** TASK GOAL **
Find the line holding "R8: 3k (OUT, VN) -> 2k (OUT, VN)" in the entries below. Give it again exactly, along with every line after it up to and including the line holding "U6 pin IN-: GND -> VDD".

Version comparison data

──────────────────────────────

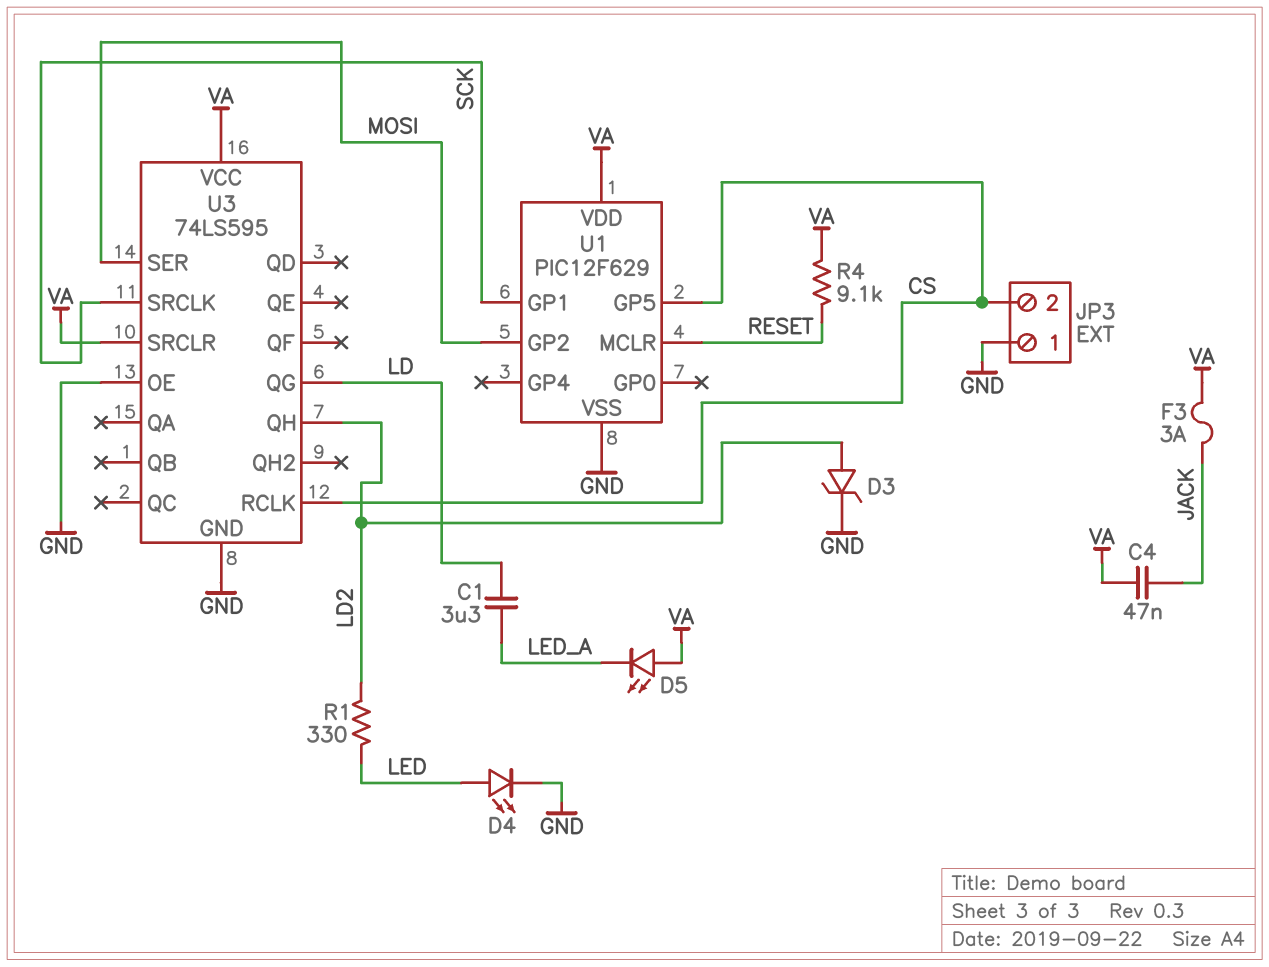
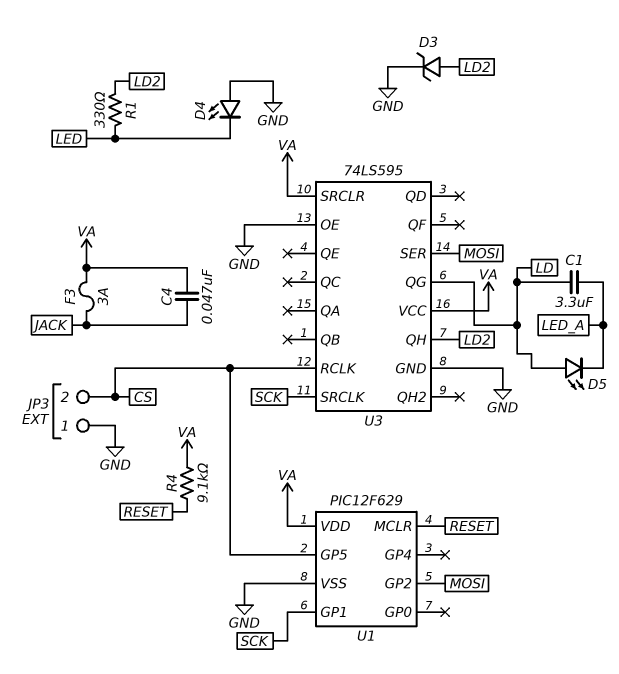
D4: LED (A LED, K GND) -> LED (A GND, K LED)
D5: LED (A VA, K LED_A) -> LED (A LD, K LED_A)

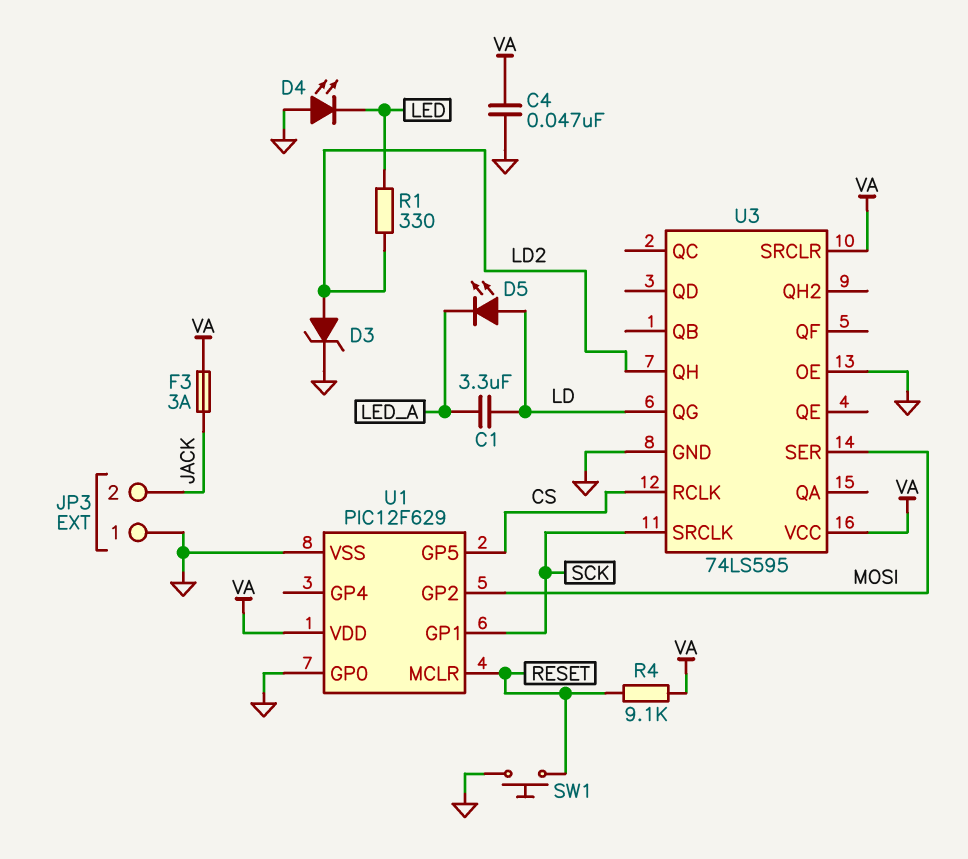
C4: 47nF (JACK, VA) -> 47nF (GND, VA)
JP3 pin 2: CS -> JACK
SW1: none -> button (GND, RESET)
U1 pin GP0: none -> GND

──────────────────────────────

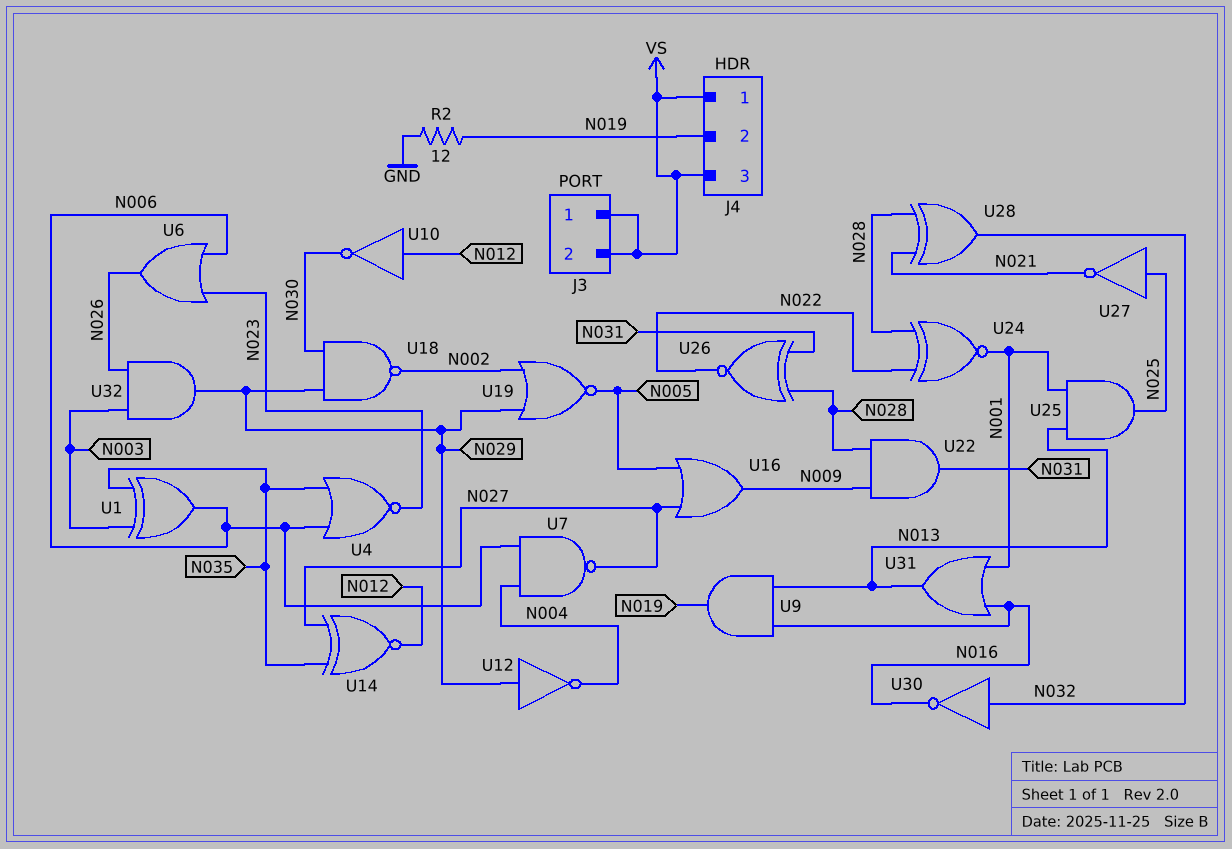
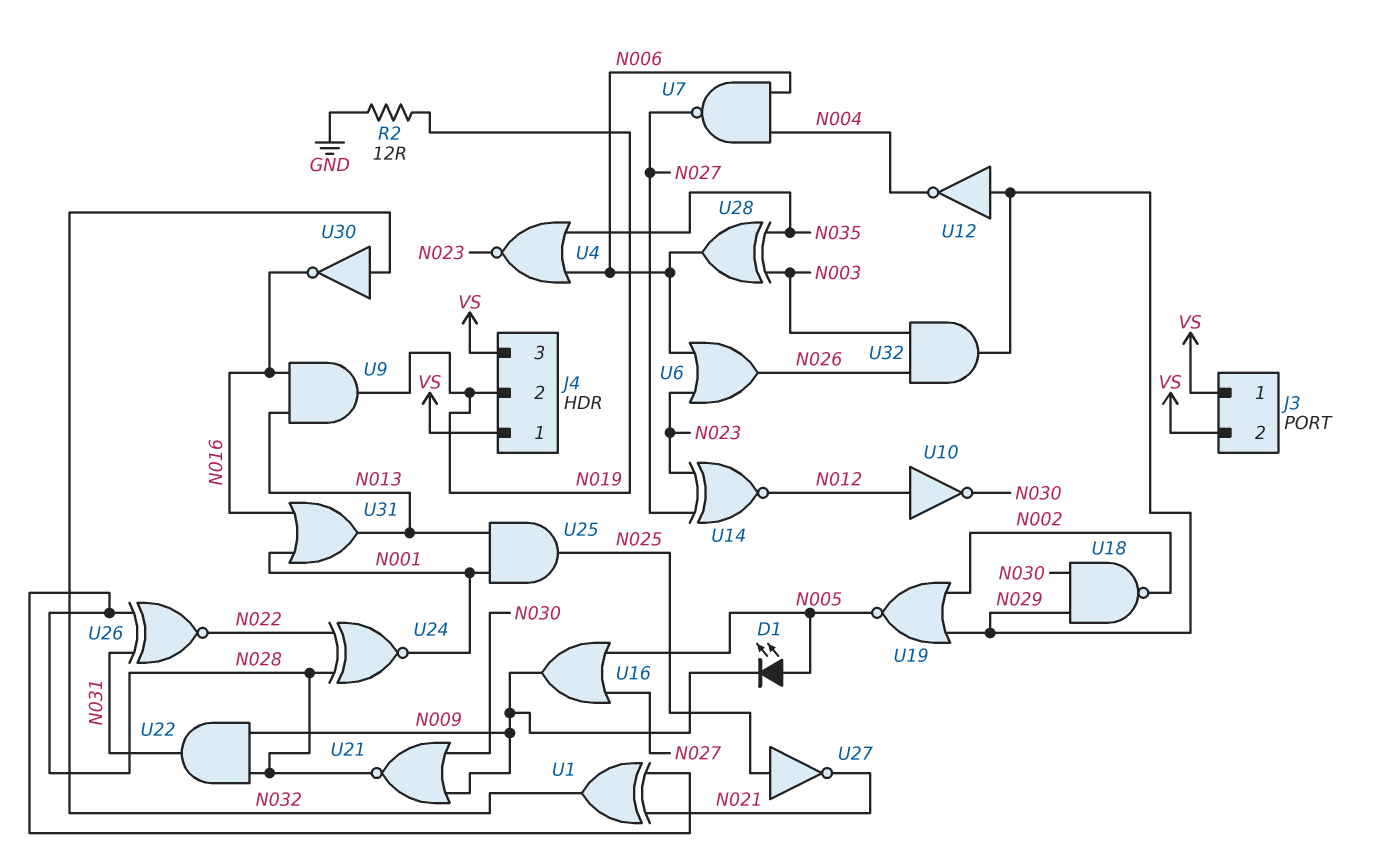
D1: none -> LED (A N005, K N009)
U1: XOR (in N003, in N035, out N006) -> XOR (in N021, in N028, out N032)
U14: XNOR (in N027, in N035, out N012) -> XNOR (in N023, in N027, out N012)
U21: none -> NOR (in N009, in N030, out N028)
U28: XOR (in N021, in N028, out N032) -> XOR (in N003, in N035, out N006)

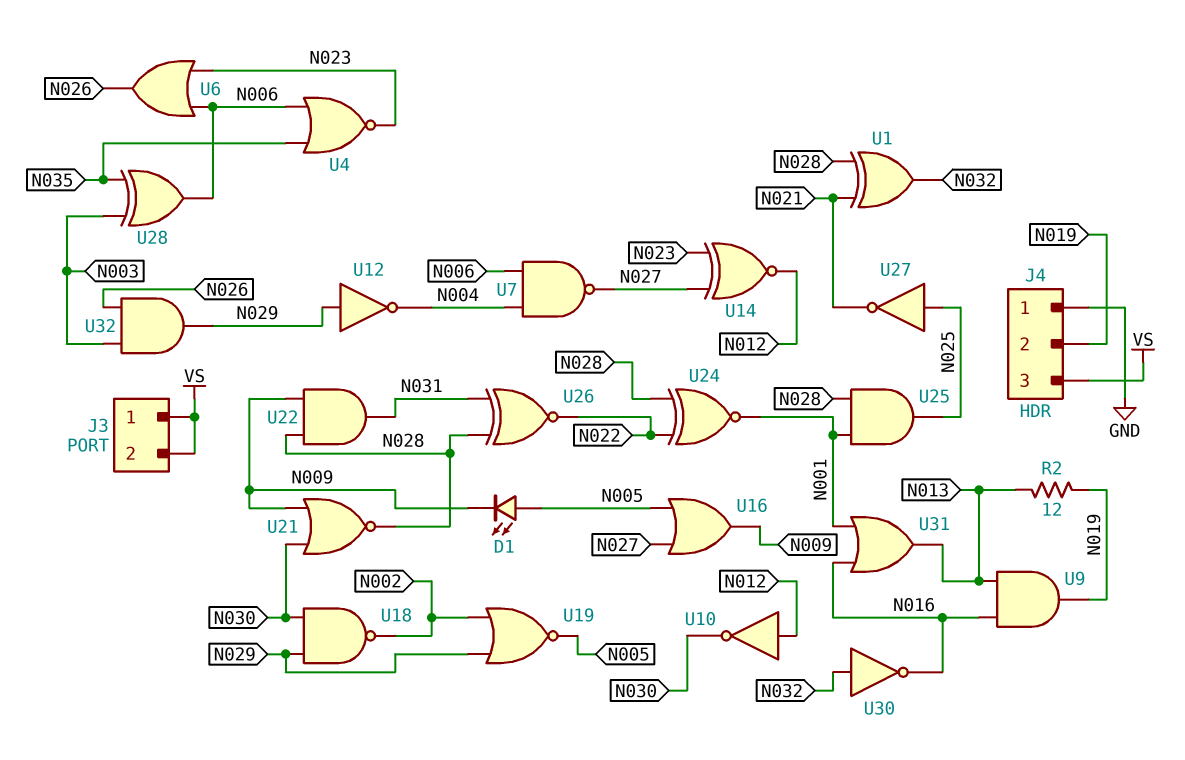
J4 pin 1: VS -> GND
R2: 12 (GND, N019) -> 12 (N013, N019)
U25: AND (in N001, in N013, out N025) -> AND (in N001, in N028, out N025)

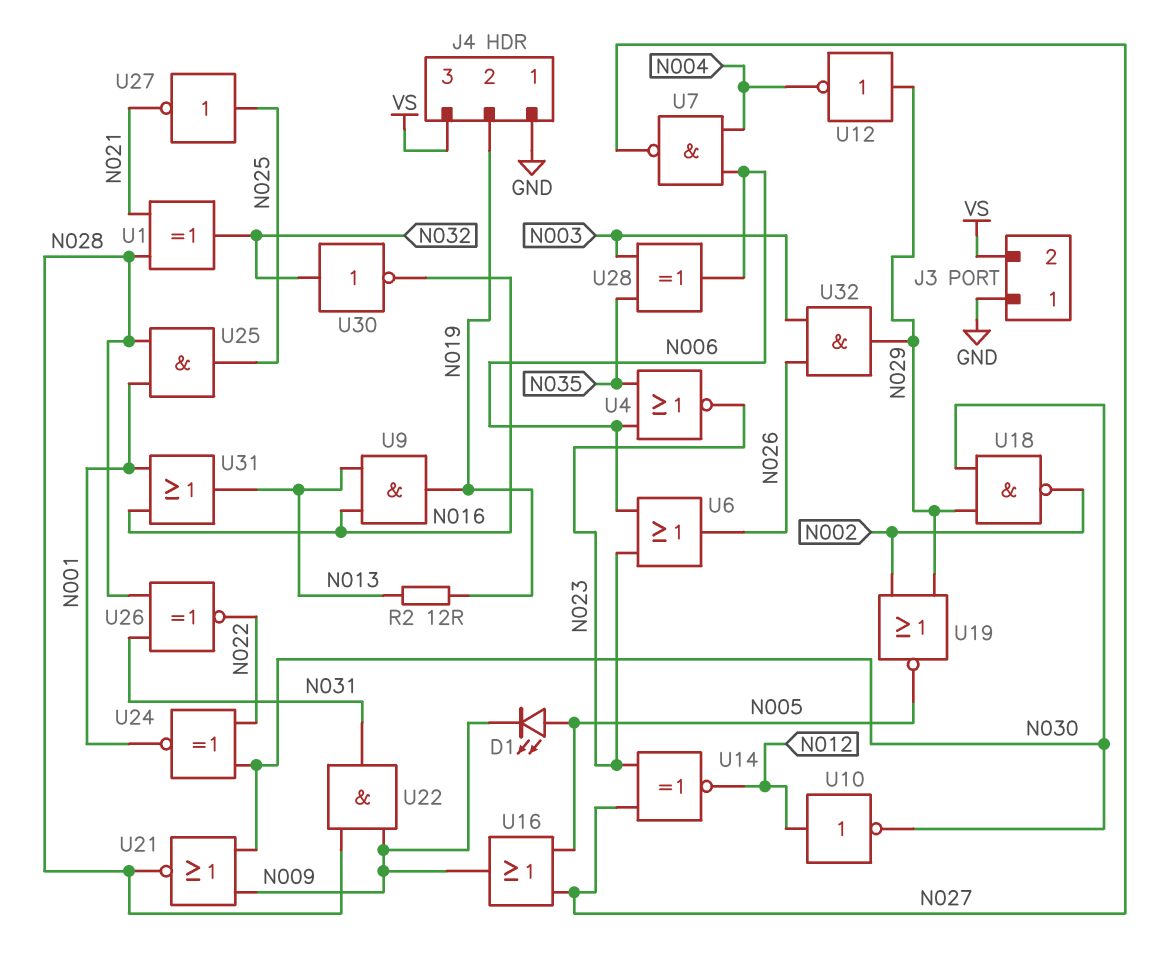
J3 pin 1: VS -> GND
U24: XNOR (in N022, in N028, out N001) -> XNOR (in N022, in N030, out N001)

──────────────────────────────

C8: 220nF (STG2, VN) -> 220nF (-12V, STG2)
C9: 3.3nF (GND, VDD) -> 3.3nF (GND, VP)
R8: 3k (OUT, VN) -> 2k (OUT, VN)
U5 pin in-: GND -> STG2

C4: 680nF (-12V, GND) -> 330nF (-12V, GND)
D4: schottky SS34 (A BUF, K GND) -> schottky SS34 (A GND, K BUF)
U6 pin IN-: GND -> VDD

──────────────────────────────

** RESULT **
R8: 3k (OUT, VN) -> 2k (OUT, VN)
U5 pin in-: GND -> STG2

C4: 680nF (-12V, GND) -> 330nF (-12V, GND)
D4: schottky SS34 (A BUF, K GND) -> schottky SS34 (A GND, K BUF)
U6 pin IN-: GND -> VDD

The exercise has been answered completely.